:: REQUIREMENT ::
Nothing may be left out or changed. Print every entry.

(Object displacement listings)

=-=-=

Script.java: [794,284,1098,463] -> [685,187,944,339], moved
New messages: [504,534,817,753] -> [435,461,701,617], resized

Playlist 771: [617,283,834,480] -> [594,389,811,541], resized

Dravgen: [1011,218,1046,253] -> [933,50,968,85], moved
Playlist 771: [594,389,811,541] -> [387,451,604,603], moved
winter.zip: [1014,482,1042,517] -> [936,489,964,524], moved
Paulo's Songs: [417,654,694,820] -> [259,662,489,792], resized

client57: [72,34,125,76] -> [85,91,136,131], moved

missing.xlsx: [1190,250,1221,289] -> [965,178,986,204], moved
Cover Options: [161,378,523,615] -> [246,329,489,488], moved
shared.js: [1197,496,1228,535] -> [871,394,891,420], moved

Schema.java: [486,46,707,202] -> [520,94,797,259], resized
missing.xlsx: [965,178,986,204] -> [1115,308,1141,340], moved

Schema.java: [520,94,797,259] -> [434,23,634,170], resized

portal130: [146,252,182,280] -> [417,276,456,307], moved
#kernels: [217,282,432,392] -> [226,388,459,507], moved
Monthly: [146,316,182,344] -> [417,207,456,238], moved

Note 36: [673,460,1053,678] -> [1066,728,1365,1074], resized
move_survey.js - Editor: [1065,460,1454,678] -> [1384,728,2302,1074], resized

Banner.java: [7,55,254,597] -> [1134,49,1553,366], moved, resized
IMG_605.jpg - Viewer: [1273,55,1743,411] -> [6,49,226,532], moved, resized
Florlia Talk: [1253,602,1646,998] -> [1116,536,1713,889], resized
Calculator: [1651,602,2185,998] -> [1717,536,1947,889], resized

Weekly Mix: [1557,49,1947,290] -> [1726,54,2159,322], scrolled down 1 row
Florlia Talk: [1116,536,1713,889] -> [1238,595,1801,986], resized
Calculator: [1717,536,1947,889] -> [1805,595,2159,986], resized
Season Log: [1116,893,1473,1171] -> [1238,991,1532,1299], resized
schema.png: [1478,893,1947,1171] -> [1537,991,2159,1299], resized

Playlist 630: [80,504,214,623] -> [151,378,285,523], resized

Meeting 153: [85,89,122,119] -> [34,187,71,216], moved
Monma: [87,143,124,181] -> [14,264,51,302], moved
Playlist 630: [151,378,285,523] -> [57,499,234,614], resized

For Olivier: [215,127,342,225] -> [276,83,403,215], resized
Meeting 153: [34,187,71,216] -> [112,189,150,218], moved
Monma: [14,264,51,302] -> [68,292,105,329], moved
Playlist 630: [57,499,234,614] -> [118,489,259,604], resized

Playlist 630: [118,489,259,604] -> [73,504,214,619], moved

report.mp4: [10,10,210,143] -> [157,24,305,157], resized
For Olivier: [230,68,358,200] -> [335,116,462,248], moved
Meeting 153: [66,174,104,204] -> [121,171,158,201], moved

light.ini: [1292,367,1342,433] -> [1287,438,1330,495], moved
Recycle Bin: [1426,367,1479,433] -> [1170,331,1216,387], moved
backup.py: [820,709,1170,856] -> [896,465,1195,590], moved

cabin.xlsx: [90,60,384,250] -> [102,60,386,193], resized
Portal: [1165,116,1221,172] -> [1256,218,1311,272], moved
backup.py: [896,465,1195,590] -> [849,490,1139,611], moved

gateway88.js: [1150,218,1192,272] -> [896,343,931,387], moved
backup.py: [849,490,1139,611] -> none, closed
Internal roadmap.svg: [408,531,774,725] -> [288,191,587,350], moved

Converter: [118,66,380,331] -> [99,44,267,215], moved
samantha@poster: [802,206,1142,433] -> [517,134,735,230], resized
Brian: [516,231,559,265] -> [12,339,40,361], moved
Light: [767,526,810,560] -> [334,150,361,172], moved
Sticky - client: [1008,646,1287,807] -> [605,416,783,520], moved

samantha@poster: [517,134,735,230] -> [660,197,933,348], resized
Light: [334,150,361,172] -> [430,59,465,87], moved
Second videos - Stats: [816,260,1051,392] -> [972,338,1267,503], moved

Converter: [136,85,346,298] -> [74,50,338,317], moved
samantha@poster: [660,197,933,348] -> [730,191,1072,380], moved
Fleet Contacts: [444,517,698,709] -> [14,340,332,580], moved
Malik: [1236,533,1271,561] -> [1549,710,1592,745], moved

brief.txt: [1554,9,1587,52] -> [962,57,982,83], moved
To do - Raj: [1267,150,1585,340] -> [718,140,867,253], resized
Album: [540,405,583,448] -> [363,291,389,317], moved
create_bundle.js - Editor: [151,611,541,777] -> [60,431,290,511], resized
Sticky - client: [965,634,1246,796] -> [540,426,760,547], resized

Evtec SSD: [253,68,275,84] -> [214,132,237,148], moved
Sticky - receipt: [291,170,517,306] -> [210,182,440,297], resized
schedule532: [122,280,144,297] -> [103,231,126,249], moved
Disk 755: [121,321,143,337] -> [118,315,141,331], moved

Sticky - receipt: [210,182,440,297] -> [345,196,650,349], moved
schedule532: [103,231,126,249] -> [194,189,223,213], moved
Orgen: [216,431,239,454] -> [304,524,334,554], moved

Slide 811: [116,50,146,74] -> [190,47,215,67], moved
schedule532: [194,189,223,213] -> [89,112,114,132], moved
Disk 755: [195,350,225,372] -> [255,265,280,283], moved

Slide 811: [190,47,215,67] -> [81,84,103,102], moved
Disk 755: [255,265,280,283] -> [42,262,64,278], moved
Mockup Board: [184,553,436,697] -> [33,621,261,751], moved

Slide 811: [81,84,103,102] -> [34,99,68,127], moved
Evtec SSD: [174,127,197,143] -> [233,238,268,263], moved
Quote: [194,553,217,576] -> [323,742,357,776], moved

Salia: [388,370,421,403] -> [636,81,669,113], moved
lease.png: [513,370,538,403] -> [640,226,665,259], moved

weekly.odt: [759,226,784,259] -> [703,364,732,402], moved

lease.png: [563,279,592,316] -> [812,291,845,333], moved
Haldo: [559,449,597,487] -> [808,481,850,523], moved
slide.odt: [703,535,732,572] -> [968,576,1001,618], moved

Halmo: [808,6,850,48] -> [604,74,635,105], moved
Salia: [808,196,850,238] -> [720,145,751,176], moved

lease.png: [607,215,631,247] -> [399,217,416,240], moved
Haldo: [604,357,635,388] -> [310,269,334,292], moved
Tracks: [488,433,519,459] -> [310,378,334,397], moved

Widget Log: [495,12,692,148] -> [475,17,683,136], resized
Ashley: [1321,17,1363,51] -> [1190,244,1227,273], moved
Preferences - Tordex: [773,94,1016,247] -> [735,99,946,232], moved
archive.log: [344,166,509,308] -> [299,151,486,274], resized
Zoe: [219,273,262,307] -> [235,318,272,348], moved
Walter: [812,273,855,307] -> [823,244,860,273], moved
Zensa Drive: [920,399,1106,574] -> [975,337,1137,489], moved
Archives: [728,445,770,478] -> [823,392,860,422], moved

=-=-=

:: YOUR RESPONSE ::
Script.java: [794,284,1098,463] -> [685,187,944,339], moved
New messages: [504,534,817,753] -> [435,461,701,617], resized

Playlist 771: [617,283,834,480] -> [594,389,811,541], resized

Dravgen: [1011,218,1046,253] -> [933,50,968,85], moved
Playlist 771: [594,389,811,541] -> [387,451,604,603], moved
winter.zip: [1014,482,1042,517] -> [936,489,964,524], moved
Paulo's Songs: [417,654,694,820] -> [259,662,489,792], resized

client57: [72,34,125,76] -> [85,91,136,131], moved

missing.xlsx: [1190,250,1221,289] -> [965,178,986,204], moved
Cover Options: [161,378,523,615] -> [246,329,489,488], moved
shared.js: [1197,496,1228,535] -> [871,394,891,420], moved

Schema.java: [486,46,707,202] -> [520,94,797,259], resized
missing.xlsx: [965,178,986,204] -> [1115,308,1141,340], moved

Schema.java: [520,94,797,259] -> [434,23,634,170], resized

portal130: [146,252,182,280] -> [417,276,456,307], moved
#kernels: [217,282,432,392] -> [226,388,459,507], moved
Monthly: [146,316,182,344] -> [417,207,456,238], moved

Note 36: [673,460,1053,678] -> [1066,728,1365,1074], resized
move_survey.js - Editor: [1065,460,1454,678] -> [1384,728,2302,1074], resized

Banner.java: [7,55,254,597] -> [1134,49,1553,366], moved, resized
IMG_605.jpg - Viewer: [1273,55,1743,411] -> [6,49,226,532], moved, resized
Florlia Talk: [1253,602,1646,998] -> [1116,536,1713,889], resized
Calculator: [1651,602,2185,998] -> [1717,536,1947,889], resized

Weekly Mix: [1557,49,1947,290] -> [1726,54,2159,322], scrolled down 1 row
Florlia Talk: [1116,536,1713,889] -> [1238,595,1801,986], resized
Calculator: [1717,536,1947,889] -> [1805,595,2159,986], resized
Season Log: [1116,893,1473,1171] -> [1238,991,1532,1299], resized
schema.png: [1478,893,1947,1171] -> [1537,991,2159,1299], resized

Playlist 630: [80,504,214,623] -> [151,378,285,523], resized

Meeting 153: [85,89,122,119] -> [34,187,71,216], moved
Monma: [87,143,124,181] -> [14,264,51,302], moved
Playlist 630: [151,378,285,523] -> [57,499,234,614], resized

For Olivier: [215,127,342,225] -> [276,83,403,215], resized
Meeting 153: [34,187,71,216] -> [112,189,150,218], moved
Monma: [14,264,51,302] -> [68,292,105,329], moved
Playlist 630: [57,499,234,614] -> [118,489,259,604], resized

Playlist 630: [118,489,259,604] -> [73,504,214,619], moved

report.mp4: [10,10,210,143] -> [157,24,305,157], resized
For Olivier: [230,68,358,200] -> [335,116,462,248], moved
Meeting 153: [66,174,104,204] -> [121,171,158,201], moved

light.ini: [1292,367,1342,433] -> [1287,438,1330,495], moved
Recycle Bin: [1426,367,1479,433] -> [1170,331,1216,387], moved
backup.py: [820,709,1170,856] -> [896,465,1195,590], moved

cabin.xlsx: [90,60,384,250] -> [102,60,386,193], resized
Portal: [1165,116,1221,172] -> [1256,218,1311,272], moved
backup.py: [896,465,1195,590] -> [849,490,1139,611], moved

gateway88.js: [1150,218,1192,272] -> [896,343,931,387], moved
backup.py: [849,490,1139,611] -> none, closed
Internal roadmap.svg: [408,531,774,725] -> [288,191,587,350], moved

Converter: [118,66,380,331] -> [99,44,267,215], moved
samantha@poster: [802,206,1142,433] -> [517,134,735,230], resized
Brian: [516,231,559,265] -> [12,339,40,361], moved
Light: [767,526,810,560] -> [334,150,361,172], moved
Sticky - client: [1008,646,1287,807] -> [605,416,783,520], moved

samantha@poster: [517,134,735,230] -> [660,197,933,348], resized
Light: [334,150,361,172] -> [430,59,465,87], moved
Second videos - Stats: [816,260,1051,392] -> [972,338,1267,503], moved

Converter: [136,85,346,298] -> [74,50,338,317], moved
samantha@poster: [660,197,933,348] -> [730,191,1072,380], moved
Fleet Contacts: [444,517,698,709] -> [14,340,332,580], moved
Malik: [1236,533,1271,561] -> [1549,710,1592,745], moved

brief.txt: [1554,9,1587,52] -> [962,57,982,83], moved
To do - Raj: [1267,150,1585,340] -> [718,140,867,253], resized
Album: [540,405,583,448] -> [363,291,389,317], moved
create_bundle.js - Editor: [151,611,541,777] -> [60,431,290,511], resized
Sticky - client: [965,634,1246,796] -> [540,426,760,547], resized

Evtec SSD: [253,68,275,84] -> [214,132,237,148], moved
Sticky - receipt: [291,170,517,306] -> [210,182,440,297], resized
schedule532: [122,280,144,297] -> [103,231,126,249], moved
Disk 755: [121,321,143,337] -> [118,315,141,331], moved

Sticky - receipt: [210,182,440,297] -> [345,196,650,349], moved
schedule532: [103,231,126,249] -> [194,189,223,213], moved
Orgen: [216,431,239,454] -> [304,524,334,554], moved

Slide 811: [116,50,146,74] -> [190,47,215,67], moved
schedule532: [194,189,223,213] -> [89,112,114,132], moved
Disk 755: [195,350,225,372] -> [255,265,280,283], moved

Slide 811: [190,47,215,67] -> [81,84,103,102], moved
Disk 755: [255,265,280,283] -> [42,262,64,278], moved
Mockup Board: [184,553,436,697] -> [33,621,261,751], moved

Slide 811: [81,84,103,102] -> [34,99,68,127], moved
Evtec SSD: [174,127,197,143] -> [233,238,268,263], moved
Quote: [194,553,217,576] -> [323,742,357,776], moved

Salia: [388,370,421,403] -> [636,81,669,113], moved
lease.png: [513,370,538,403] -> [640,226,665,259], moved

weekly.odt: [759,226,784,259] -> [703,364,732,402], moved

lease.png: [563,279,592,316] -> [812,291,845,333], moved
Haldo: [559,449,597,487] -> [808,481,850,523], moved
slide.odt: [703,535,732,572] -> [968,576,1001,618], moved

Halmo: [808,6,850,48] -> [604,74,635,105], moved
Salia: [808,196,850,238] -> [720,145,751,176], moved

lease.png: [607,215,631,247] -> [399,217,416,240], moved
Haldo: [604,357,635,388] -> [310,269,334,292], moved
Tracks: [488,433,519,459] -> [310,378,334,397], moved

Widget Log: [495,12,692,148] -> [475,17,683,136], resized
Ashley: [1321,17,1363,51] -> [1190,244,1227,273], moved
Preferences - Tordex: [773,94,1016,247] -> [735,99,946,232], moved
archive.log: [344,166,509,308] -> [299,151,486,274], resized
Zoe: [219,273,262,307] -> [235,318,272,348], moved
Walter: [812,273,855,307] -> [823,244,860,273], moved
Zensa Drive: [920,399,1106,574] -> [975,337,1137,489], moved
Archives: [728,445,770,478] -> [823,392,860,422], moved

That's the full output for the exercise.